Object matching data:
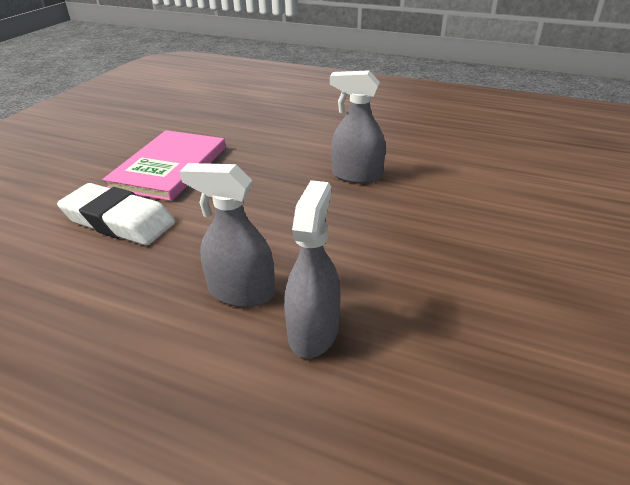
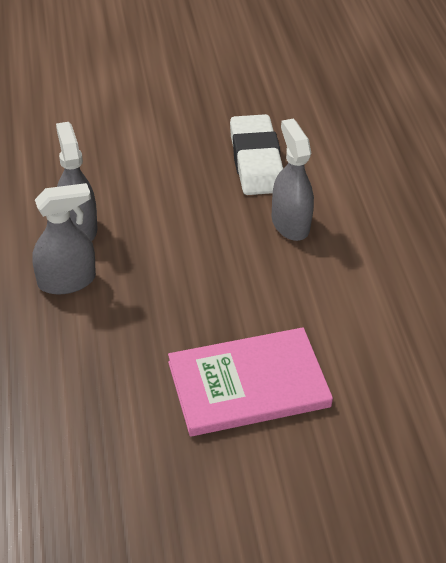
camera: 55 degrees right, 10 degrees up
(119, 221) = (106, 123): white eraser -> white eraser (256, 161)
(169, 167) = (199, 104): pink book -> pink book (248, 384)

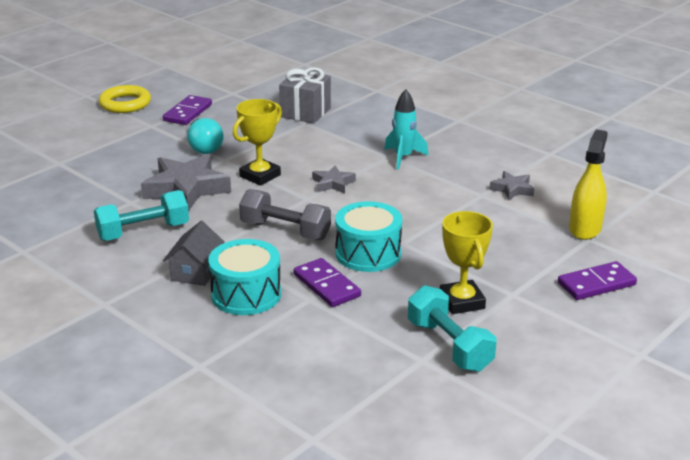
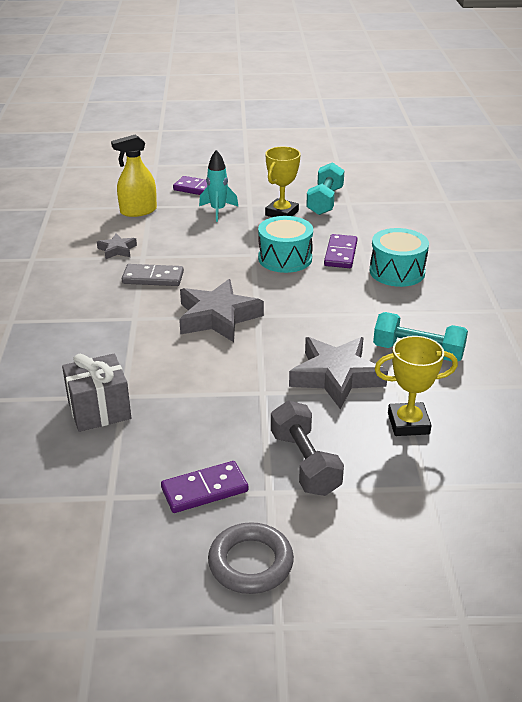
camera: 135 degrees left, 5 degrees up
(125, 104) = (250, 563): yellow ring -> grey ring
(196, 271) = (412, 301): grey house -> none
(204, 147) = (258, 420): turquoise light bulb -> none
(260, 176) = (259, 356): yellow trophy -> yellow trophy (408, 423)
(285, 231) = (312, 299): grey dumbbell -> grey dumbbell (304, 463)
(333, 183) = (218, 317): grey star -> grey star, size x1.97
(403, 157) = (126, 310): turquoise rocket -> turquoise rocket (218, 211)
(436, 184) = (153, 278): none -> grey domino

What to do ▸
Determine how many lines of the entries contain the string "turquoise", and reply with nothing but the number.

Exercise output ▸
2